> AVAILABLE DATA:
┌────────
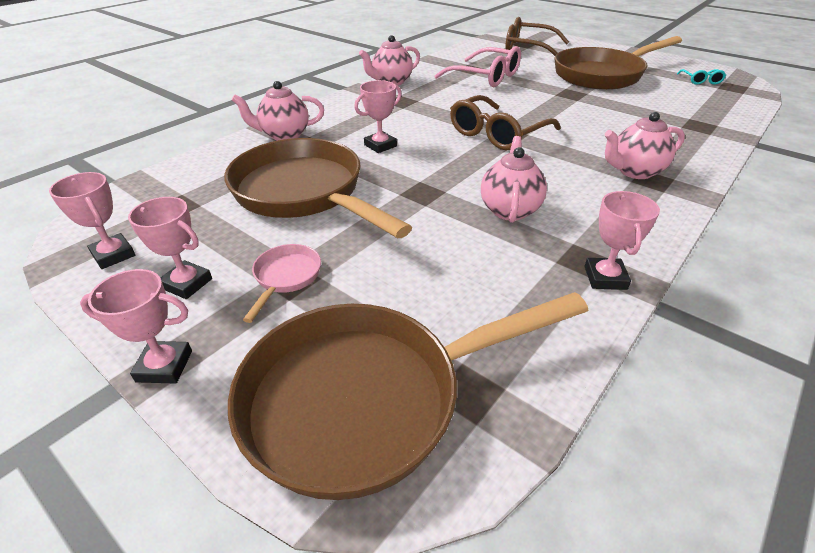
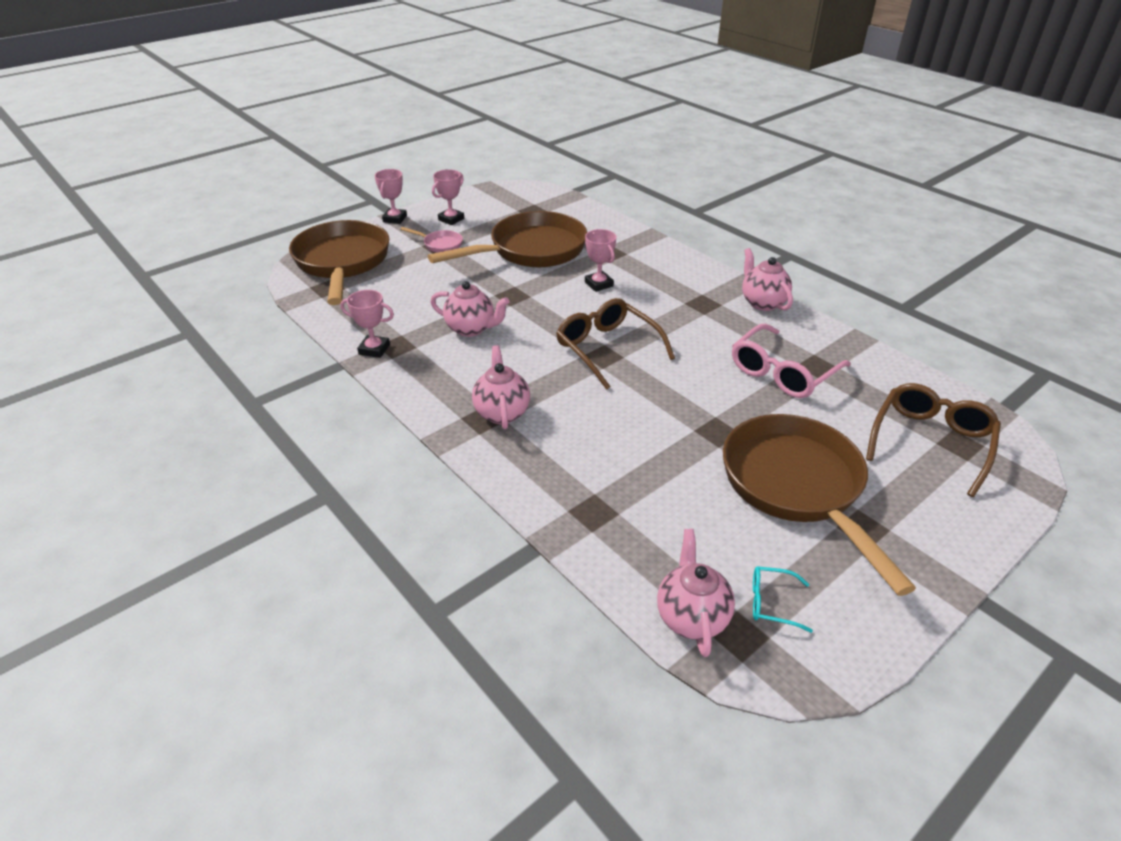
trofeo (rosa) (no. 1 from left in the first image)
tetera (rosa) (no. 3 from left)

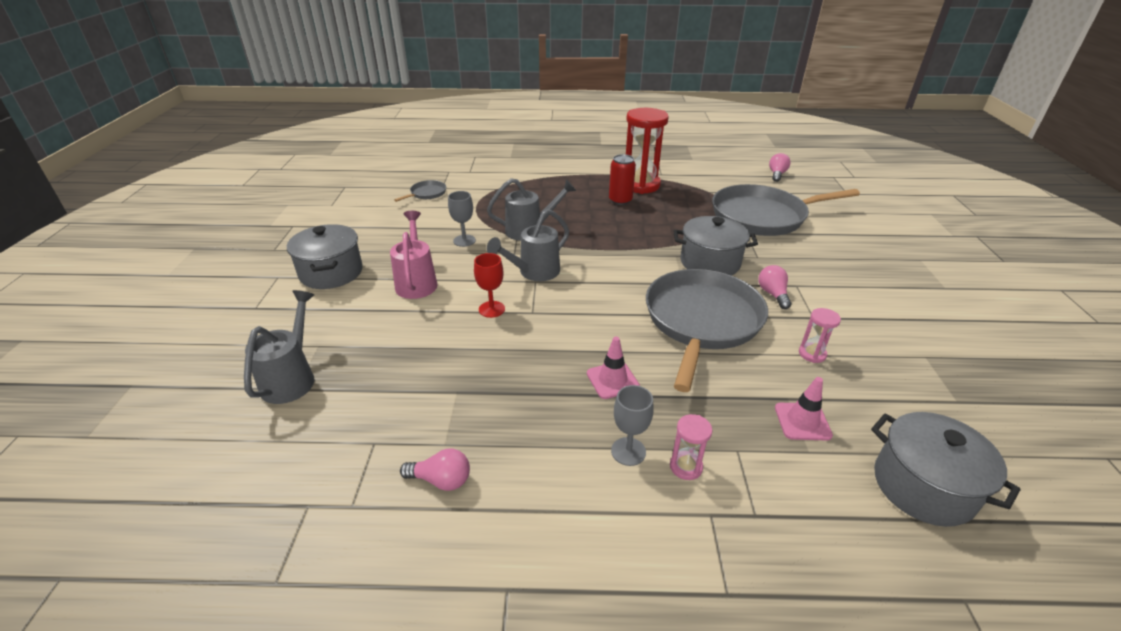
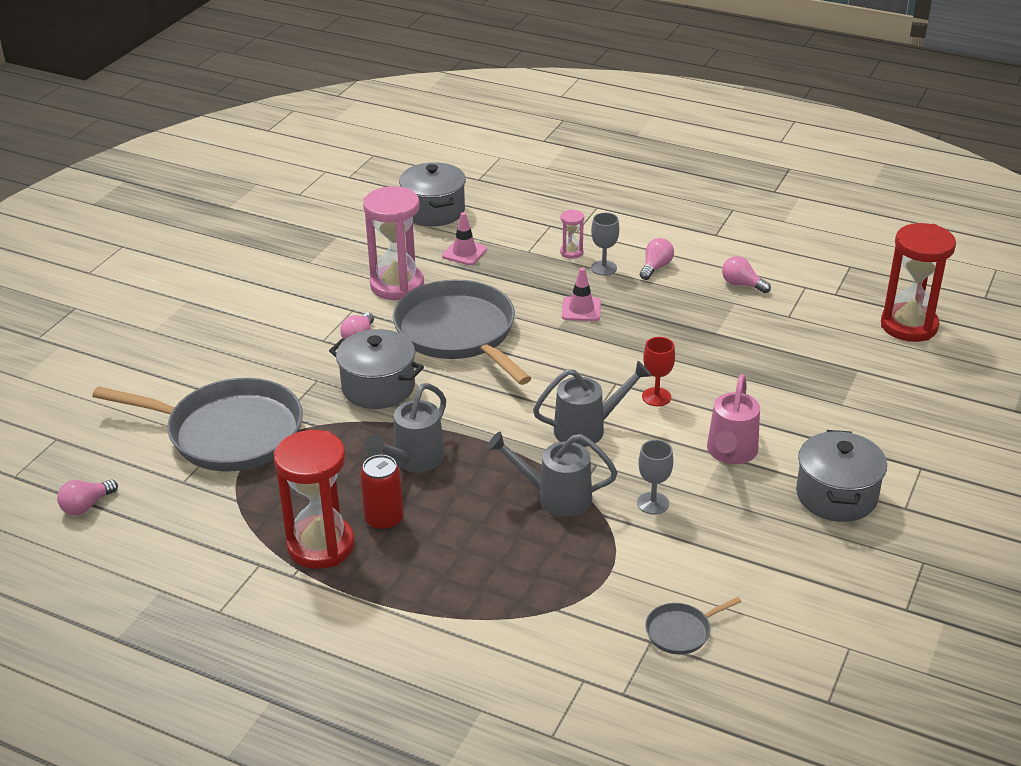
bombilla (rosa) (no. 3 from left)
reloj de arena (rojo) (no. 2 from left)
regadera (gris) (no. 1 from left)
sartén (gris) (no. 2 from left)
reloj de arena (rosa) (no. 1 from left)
└────────
┌────────
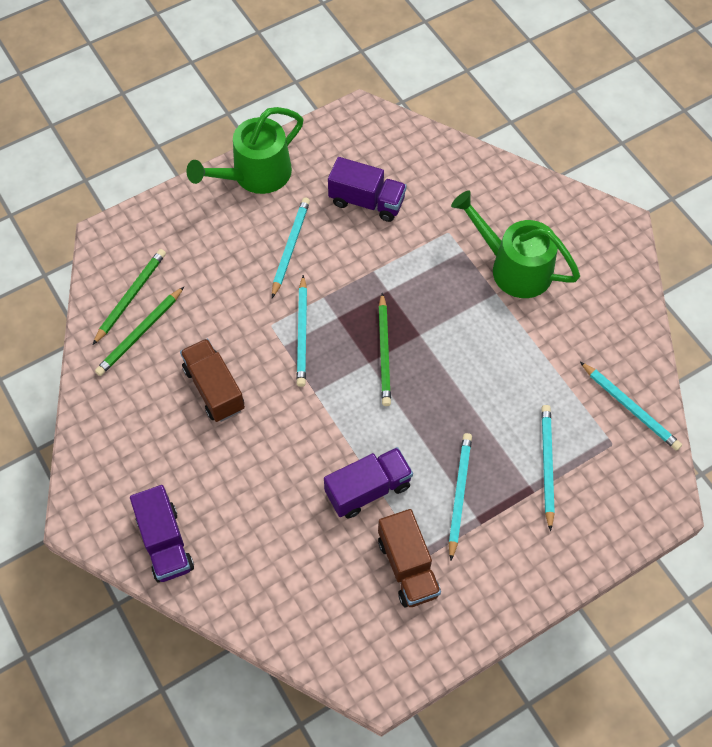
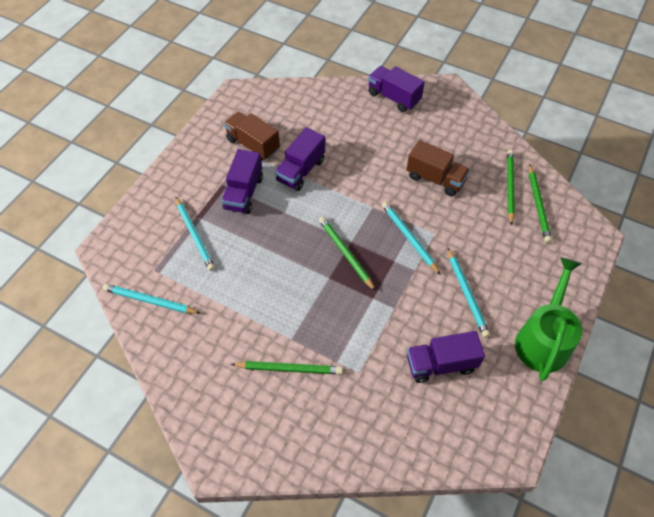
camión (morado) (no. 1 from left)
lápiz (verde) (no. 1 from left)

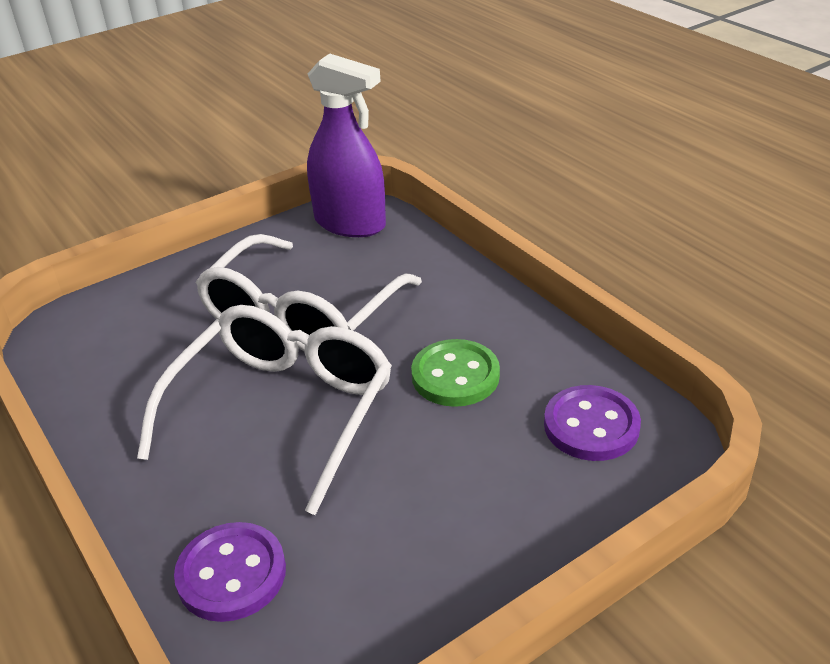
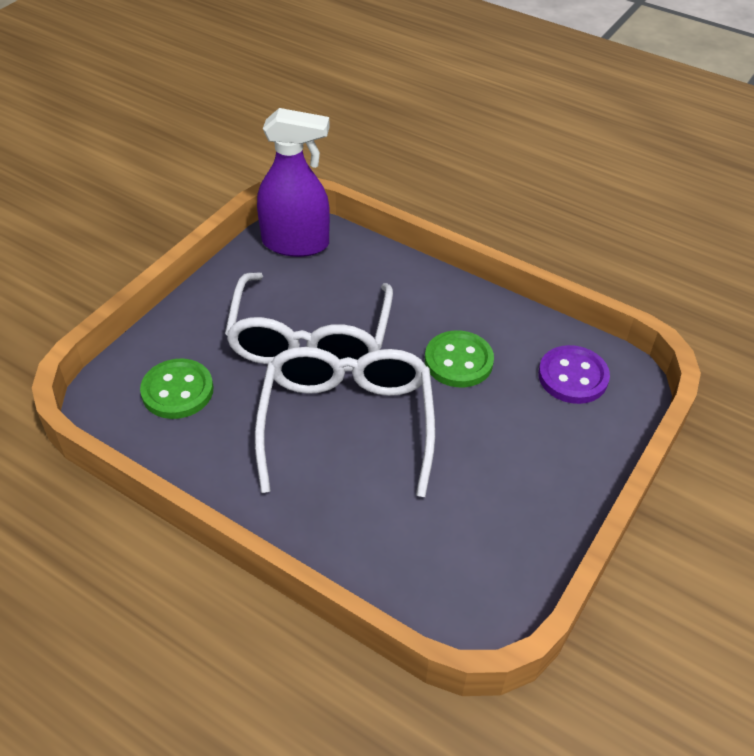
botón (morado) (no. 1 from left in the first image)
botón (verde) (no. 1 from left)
└────────
Give back exactly the lines above that run from the one with "trofeo (rosa) (no." to the one with "reloj de arena (rosa) (no. 1 from left)", including both, with the pictures left out.

> COMPLETED EXERCISE:
trofeo (rosa) (no. 1 from left in the first image)
tetera (rosa) (no. 3 from left)

bombilla (rosa) (no. 3 from left)
reloj de arena (rojo) (no. 2 from left)
regadera (gris) (no. 1 from left)
sartén (gris) (no. 2 from left)
reloj de arena (rosa) (no. 1 from left)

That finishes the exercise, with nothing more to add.